TRY IT: Word for word and without images, reproduce the listing that follows.

RECORDED DATA:
━━━━━━━━━━━━━━━━━━━━

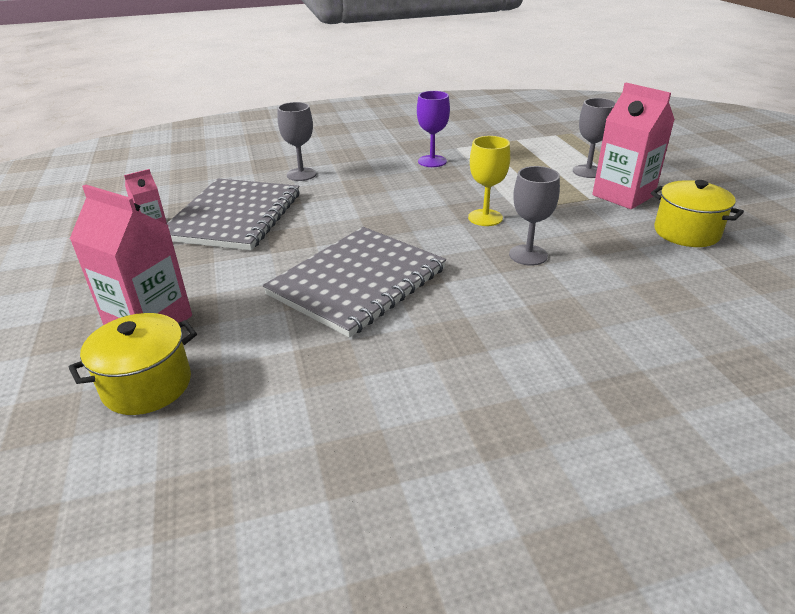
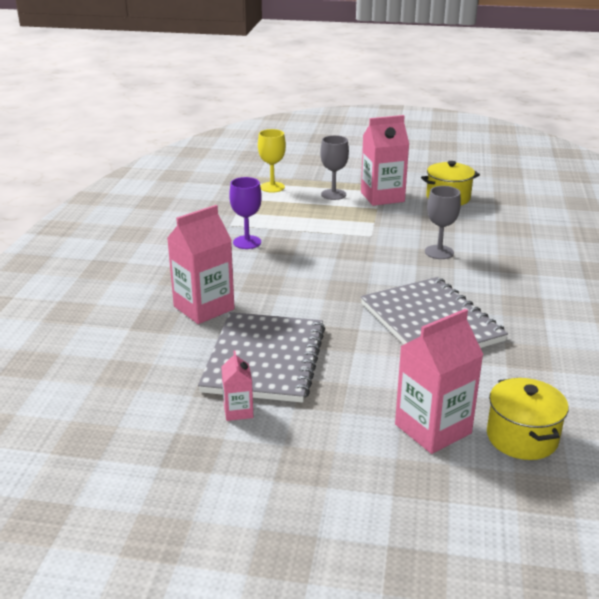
camera: 65 degrees left, 5 degrees down
(234, 216) = (264, 359): grey notebook -> grey notebook turned 60 degrees clockwise
(301, 174) = (204, 308): grey goblet -> pink carton
(485, 218) = (372, 250): yellow goblet -> yellow goblet (272, 187)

━━━━━━━━━━━━━━━━━━━━

ANSWER TO THIS EXERCISE:
camera: 65 degrees left, 5 degrees down
(234, 216) = (264, 359): grey notebook -> grey notebook turned 60 degrees clockwise
(301, 174) = (204, 308): grey goblet -> pink carton
(485, 218) = (372, 250): yellow goblet -> yellow goblet (272, 187)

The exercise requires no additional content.